(Task instructions): Every entry must be set down exactly in the answer; no pictures should appear.

(Dataset records):
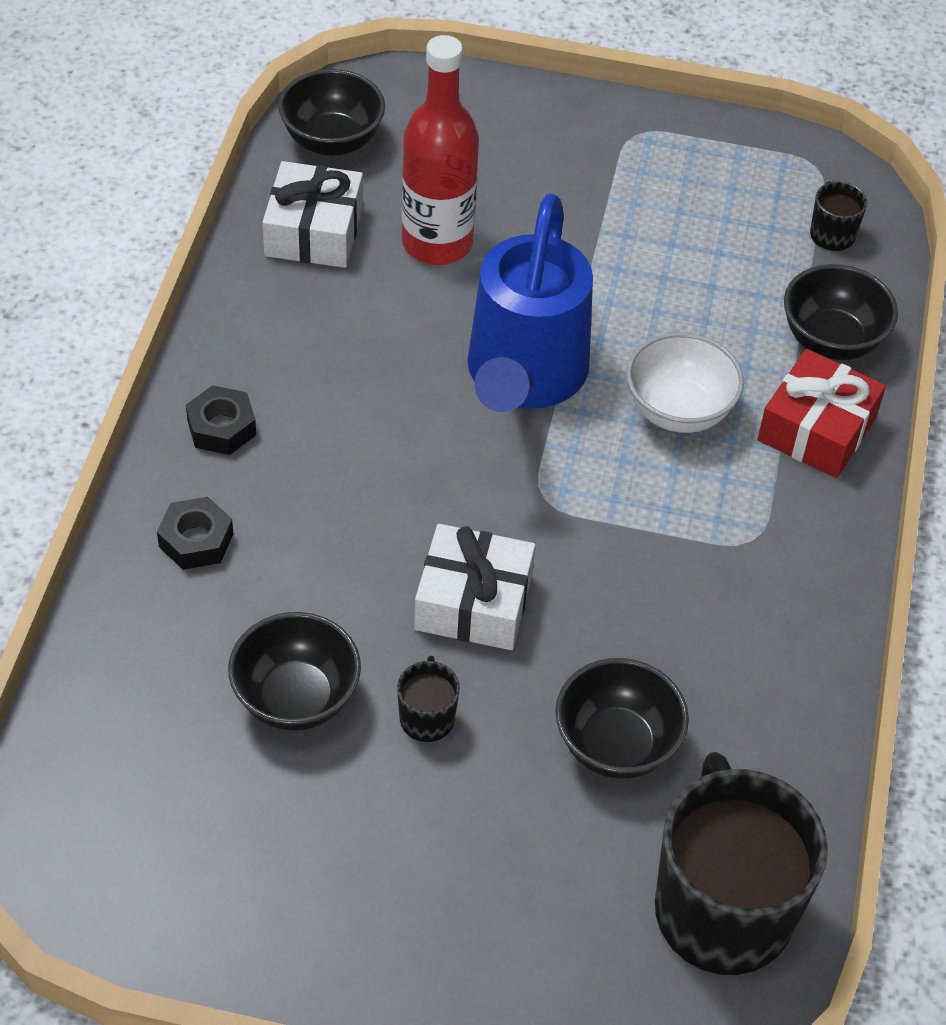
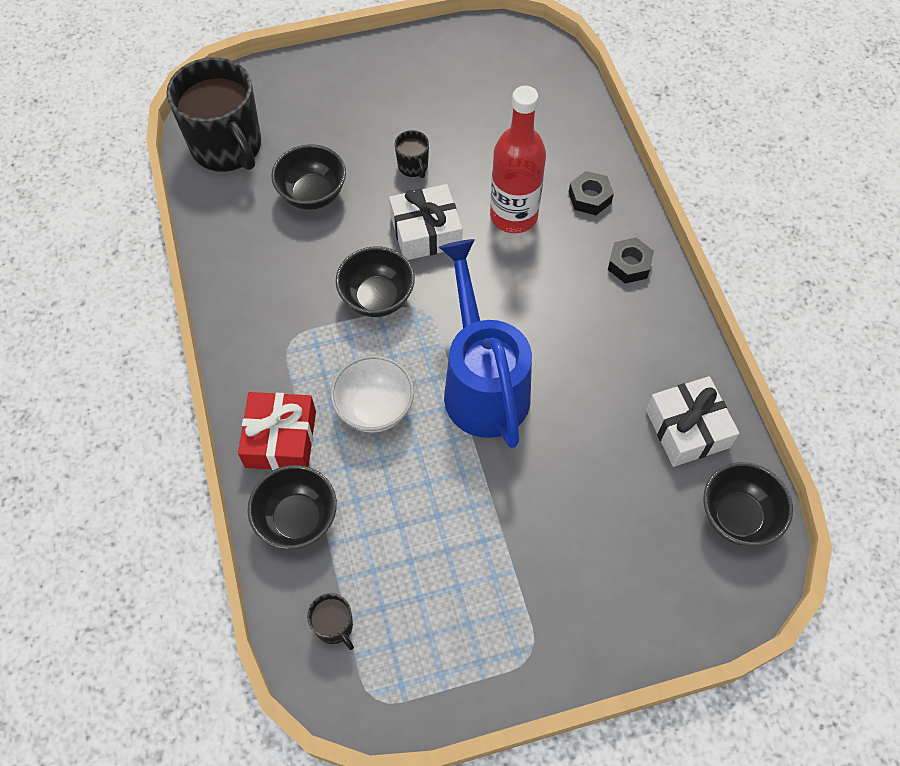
camera: 155 degrees right, 10 degrees up
(296, 698) = (481, 147): black bowl -> black bowl (377, 298)
(437, 243) = (603, 462): red bottle -> red bottle (513, 216)

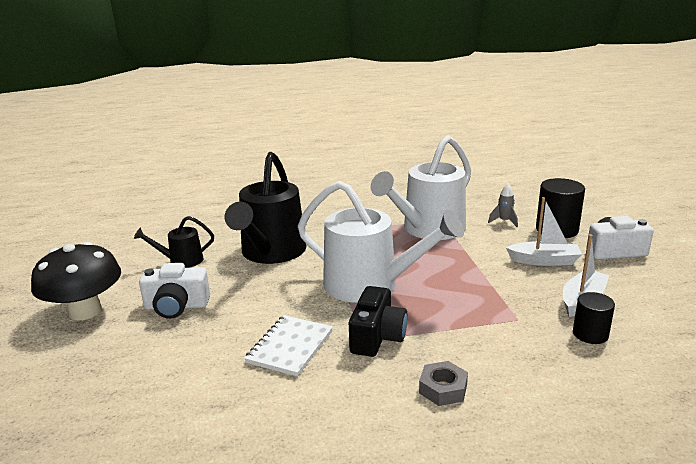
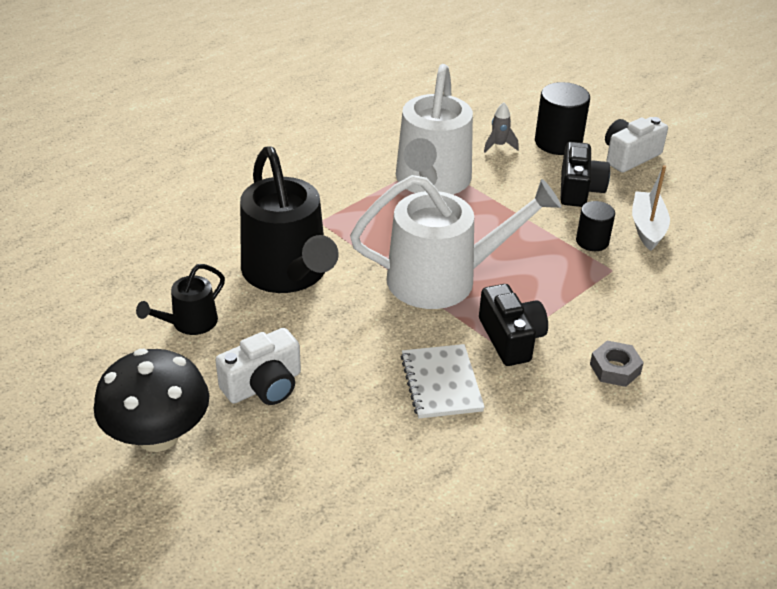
camera: 35 degrees left, 15 degrees up
(544, 261) = (579, 189): white boat -> black camera
(590, 334) = (680, 264): black cylinder -> black cylinder (592, 241)

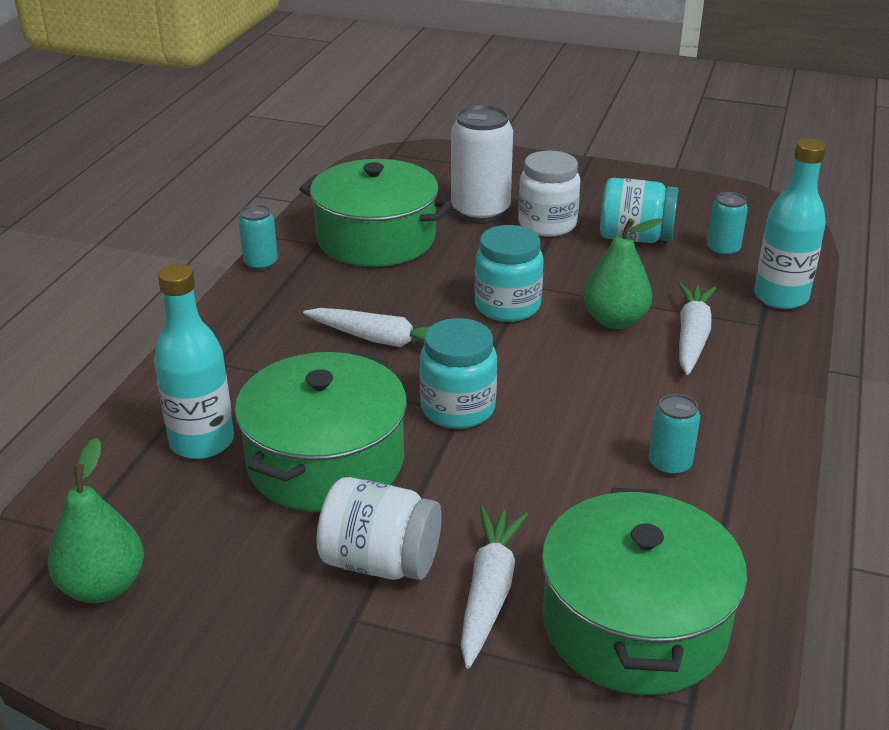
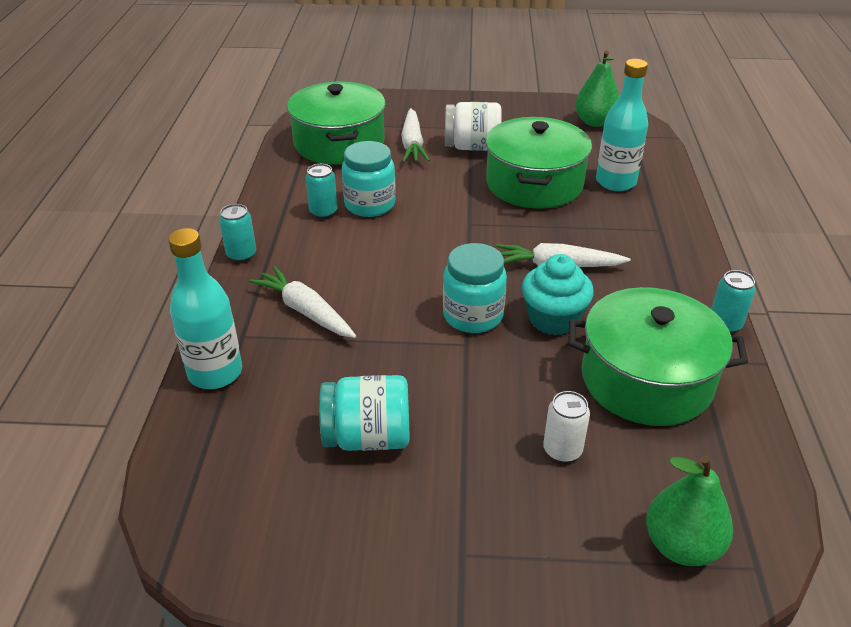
camera: 165 degrees right, 5 degrees up
(425, 291) = (553, 319): none -> turquoise cupcake
(458, 408) = (471, 224): turquoise jar -> turquoise jar (370, 204)
(480, 211) = (562, 450): white can -> white can, size x0.53
(547, 224) = (474, 441): white jar -> none
(614, 320) = (374, 317): green pear -> green pear (681, 545)
(692, 337) = (305, 311): white carrot -> white carrot turned 135 degrees clockwise
(723, 250) = (265, 435): turquoise can -> turquoise can (241, 255)

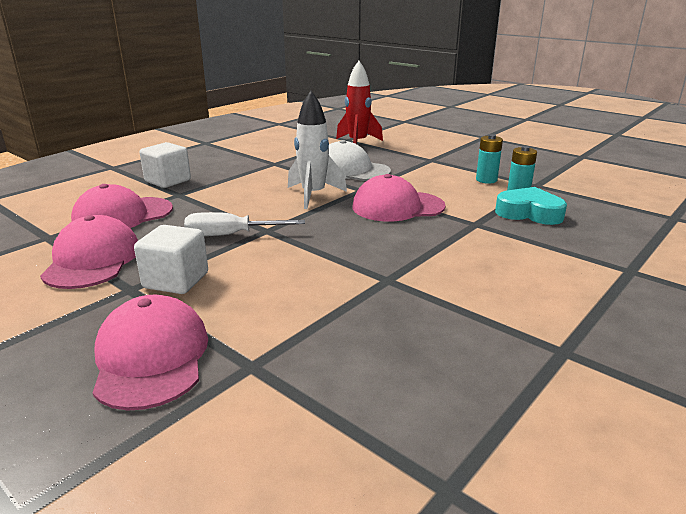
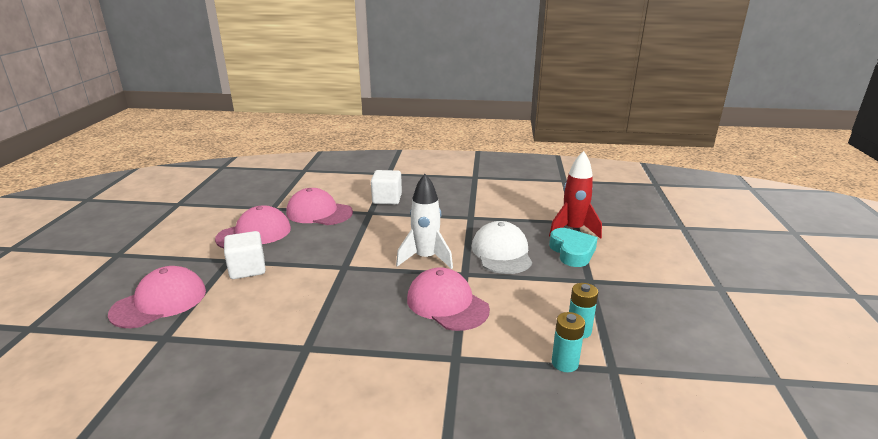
camera: 55 degrees right, 0 degrees up
(231, 235) = (324, 258): white screwdriver -> none
(529, 213) = (520, 385): turquoise heart -> turquoise heart (572, 252)

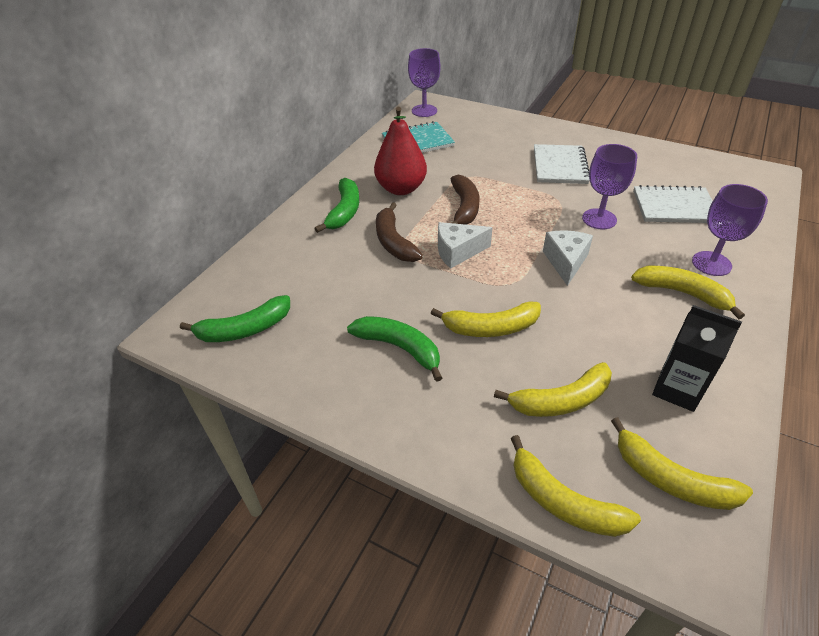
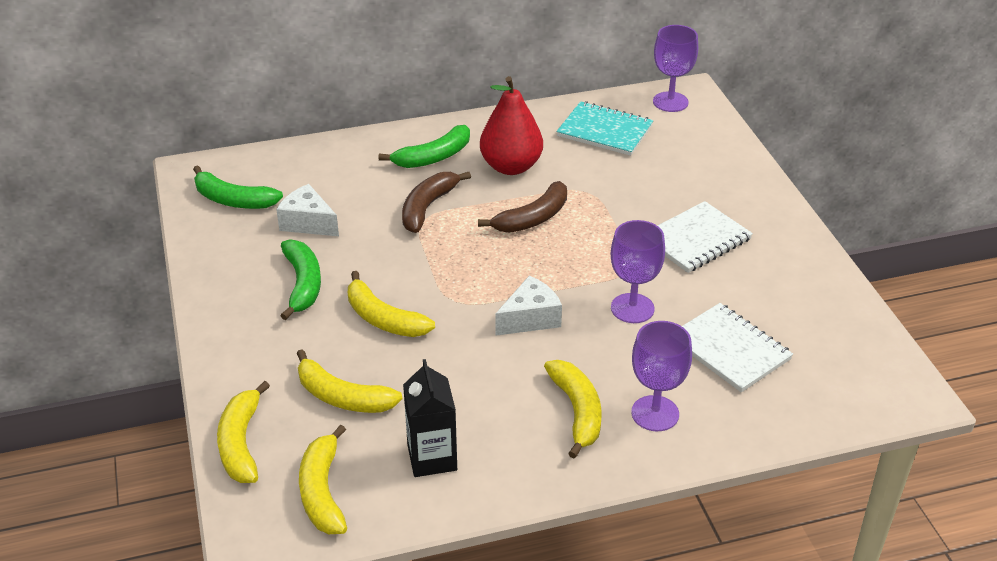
camera: 45 degrees right, 5 degrees down
(458, 252) = (461, 249): white cheese -> white cheese (308, 223)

(Exercise solution):
camera: 155 degrees right, 10 degrees up
(296, 698) = (481, 147): black bowl -> black bowl (377, 298)
(437, 243) = (603, 462): red bottle -> red bottle (513, 216)

camera: 35 degrees left, 15 degrees up
(544, 261) = (579, 189): white boat -> black camera
(590, 334) = (680, 264): black cylinder -> black cylinder (592, 241)

camera: 165 degrees right, 5 degrees up
(425, 291) = (553, 319): none -> turquoise cupcake
(458, 408) = (471, 224): turquoise jar -> turquoise jar (370, 204)
(480, 211) = (562, 450): white can -> white can, size x0.53
(547, 224) = (474, 441): white jar -> none
(614, 320) = (374, 317): green pear -> green pear (681, 545)
(692, 337) = (305, 311): white carrot -> white carrot turned 135 degrees clockwise
(723, 250) = (265, 435): turquoise can -> turquoise can (241, 255)

camera: 55 degrees right, 0 degrees up
(231, 235) = (324, 258): white screwdriver -> none
(529, 213) = (520, 385): turquoise heart -> turquoise heart (572, 252)

camera: 45 degrees right, 5 degrees down
(458, 252) = (461, 249): white cheese -> white cheese (308, 223)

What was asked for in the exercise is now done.